» **Prompt**
Reproduce the entries in full and exactly. Pictures stay out.

» **Input for this task**

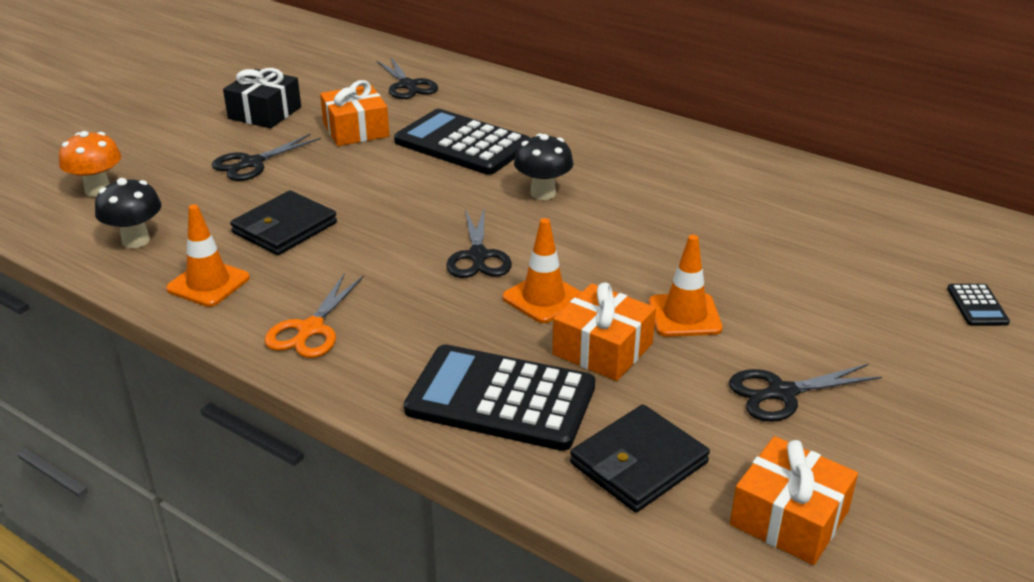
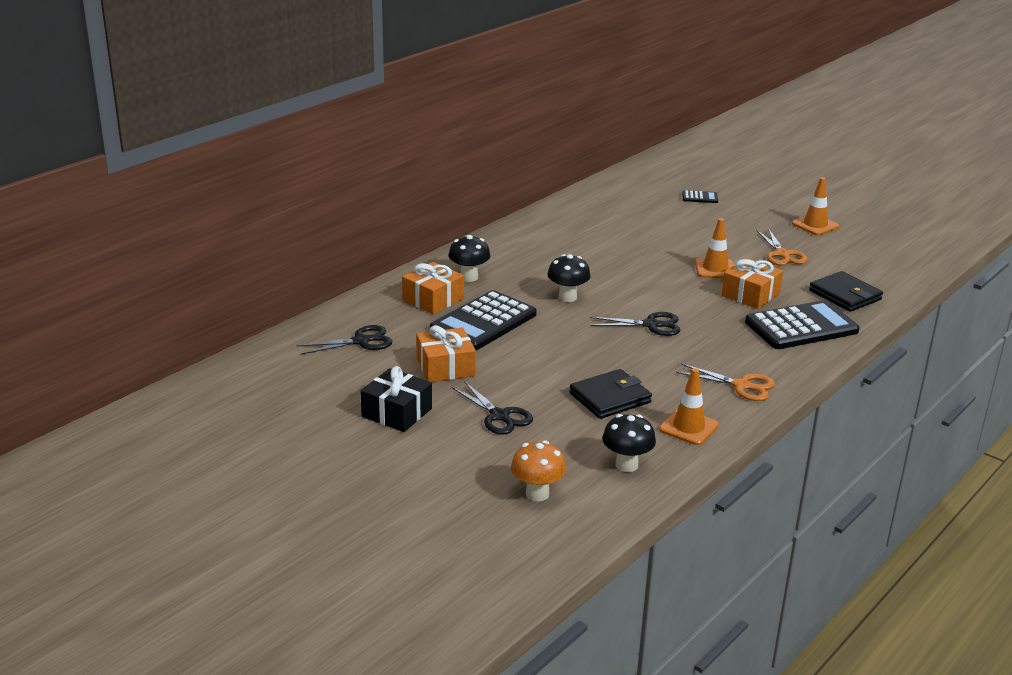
camera: 85 degrees left, 5 degrees down
(284, 228) = (610, 398): black wallet -> black wallet turned 75 degrees counterclockwise
(501, 399) = (801, 327): black calculator -> black calculator turned 135 degrees counterclockwise
(543, 298) = (700, 307): orange traffic cone -> orange traffic cone (815, 225)
(576, 129) = (469, 277): none -> black mushroom
(782, 393) = (782, 254): black scissors -> orange scissors
(789, 518) = (873, 266): orange gift -> orange gift (433, 299)

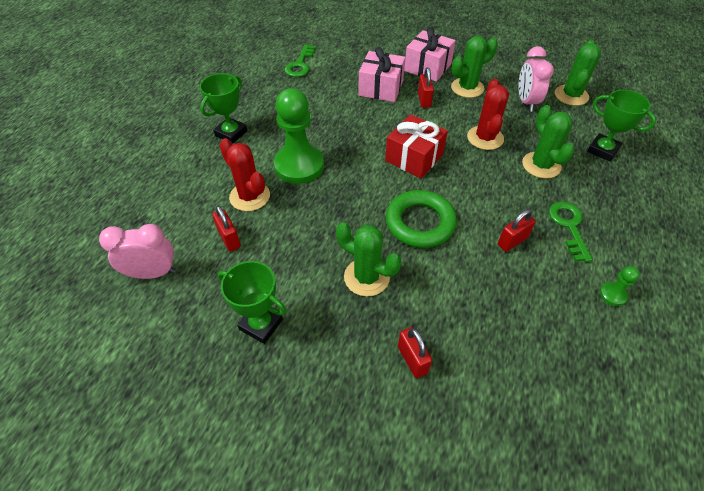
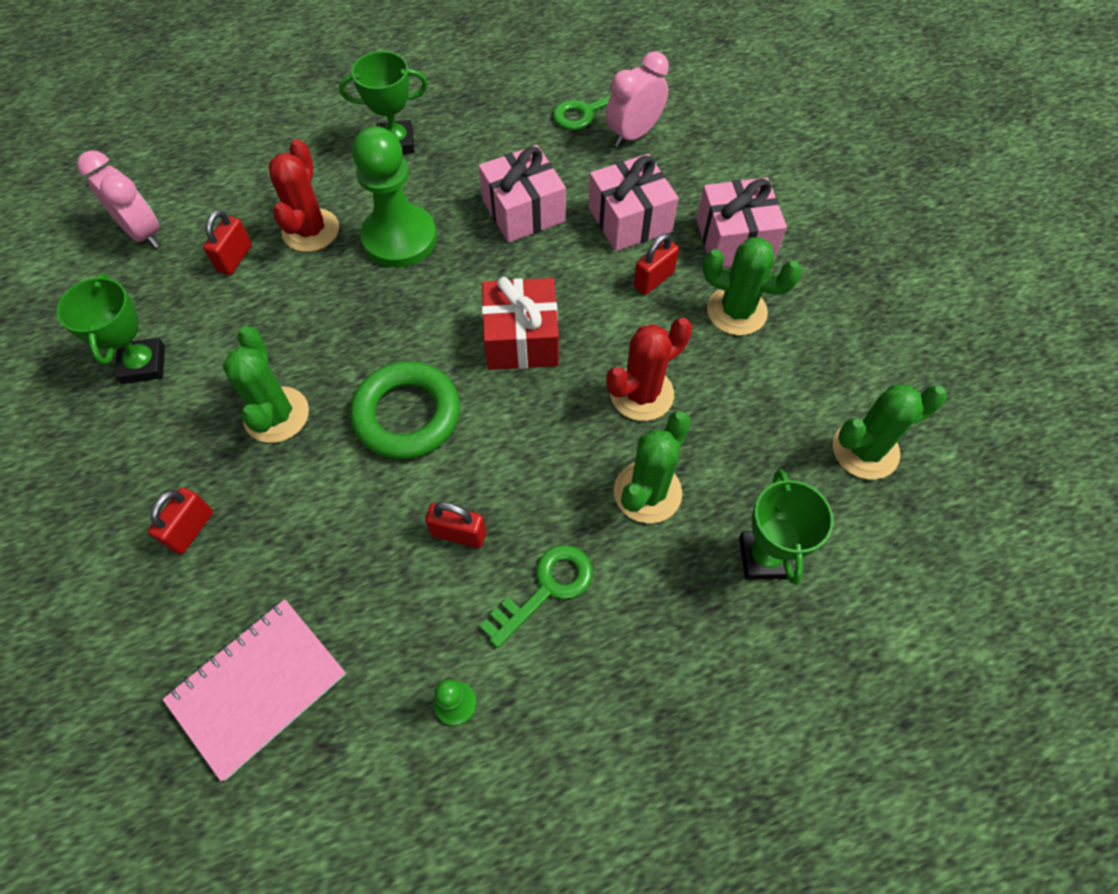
camera: 50 degrees right, 10 degrees up
(335, 115) = (523, 211): none -> pink gift
(526, 102) = (782, 399): pink clock -> pink clock (633, 134)
(548, 379) = (258, 687): none -> pink notebook

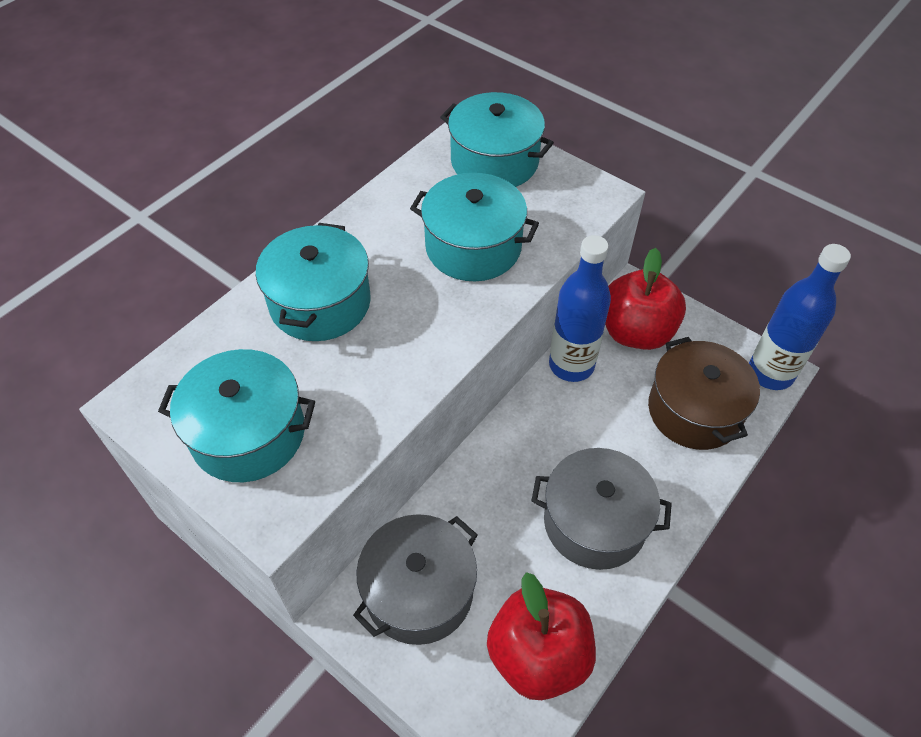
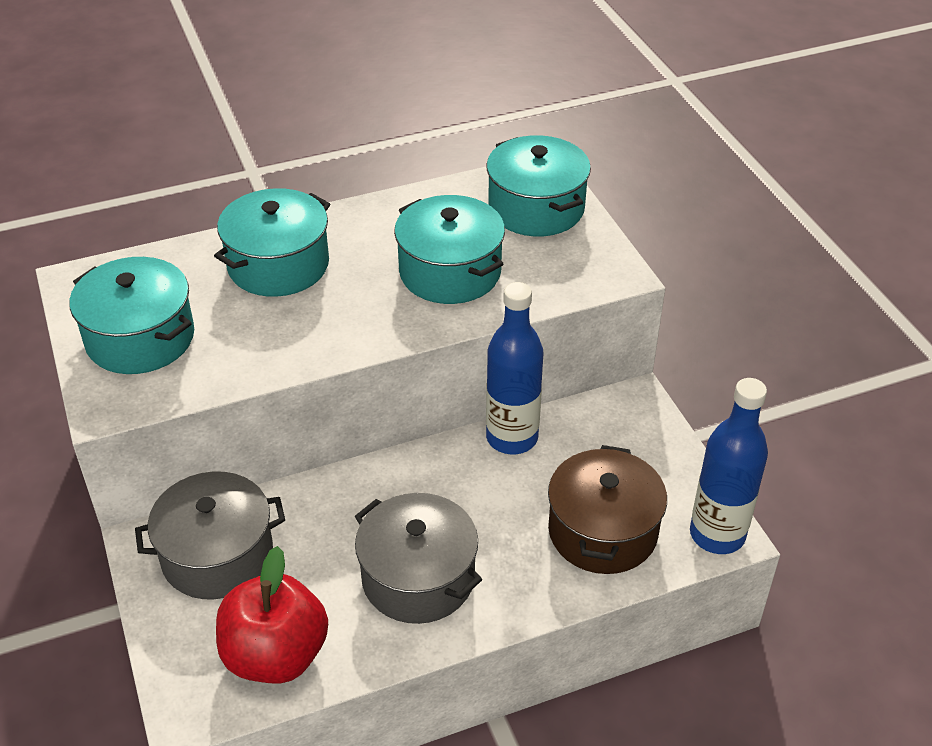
camera: 30 degrees right, 10 degrees down
(636, 332) = (604, 437): red apple -> none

» **Task result**
camera: 85 degrees left, 5 degrees down
(284, 228) = (610, 398): black wallet -> black wallet turned 75 degrees counterclockwise
(501, 399) = (801, 327): black calculator -> black calculator turned 135 degrees counterclockwise
(543, 298) = (700, 307): orange traffic cone -> orange traffic cone (815, 225)
(576, 129) = (469, 277): none -> black mushroom
(782, 393) = (782, 254): black scissors -> orange scissors
(789, 518) = (873, 266): orange gift -> orange gift (433, 299)

camera: 50 degrees right, 10 degrees up
(335, 115) = (523, 211): none -> pink gift
(526, 102) = (782, 399): pink clock -> pink clock (633, 134)
(548, 379) = (258, 687): none -> pink notebook

camera: 30 degrees right, 10 degrees down
(636, 332) = (604, 437): red apple -> none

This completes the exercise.